*** Opening of PROVIDED DATA ***

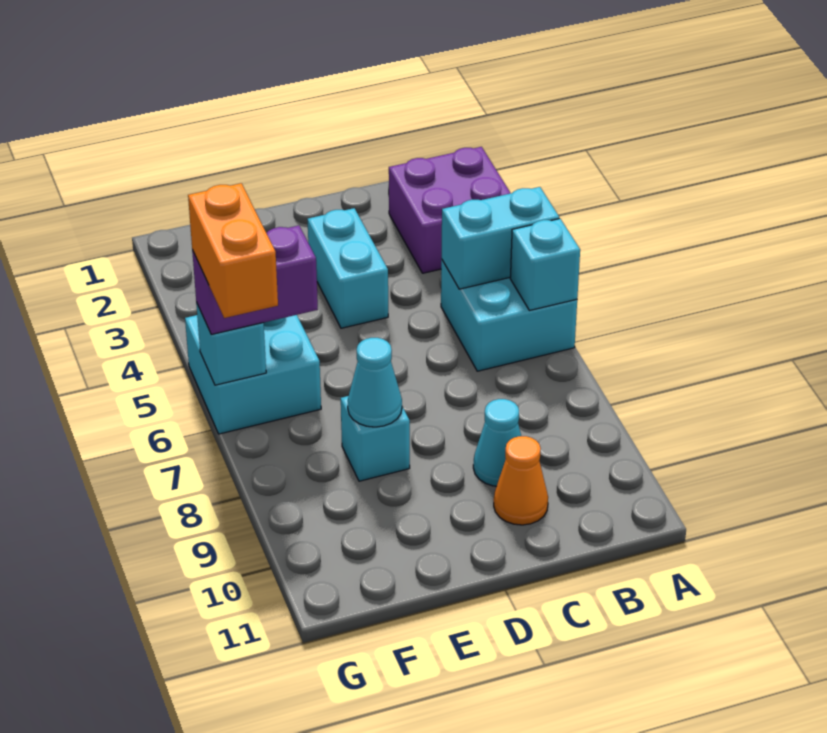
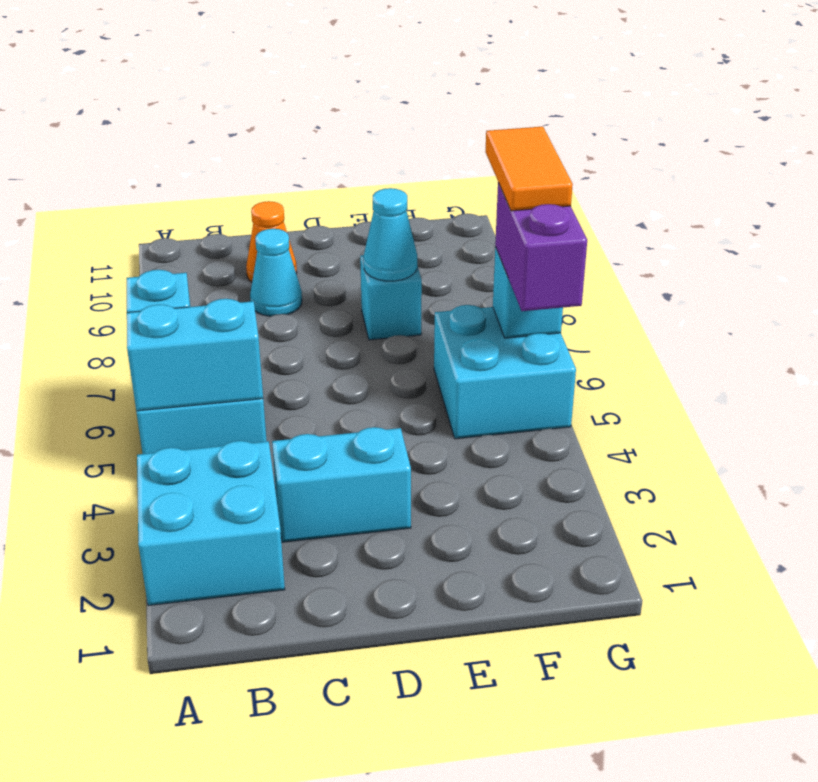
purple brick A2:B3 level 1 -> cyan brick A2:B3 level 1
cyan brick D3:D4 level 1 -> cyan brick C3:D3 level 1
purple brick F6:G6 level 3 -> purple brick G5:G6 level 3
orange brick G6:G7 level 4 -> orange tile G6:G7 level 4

*** Close of PROVIDED DATA ***
*** Opening of PROVIDED DATA ***

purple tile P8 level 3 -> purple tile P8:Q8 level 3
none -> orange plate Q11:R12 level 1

*** Close of PROVIDED DATA ***

As the answer, set down only the lines from the data above between the one holding "purple brick F6:G6" and the one holding "orange brick G6:G7", inclusive, exactly as they read.

purple brick F6:G6 level 3 -> purple brick G5:G6 level 3
orange brick G6:G7 level 4 -> orange tile G6:G7 level 4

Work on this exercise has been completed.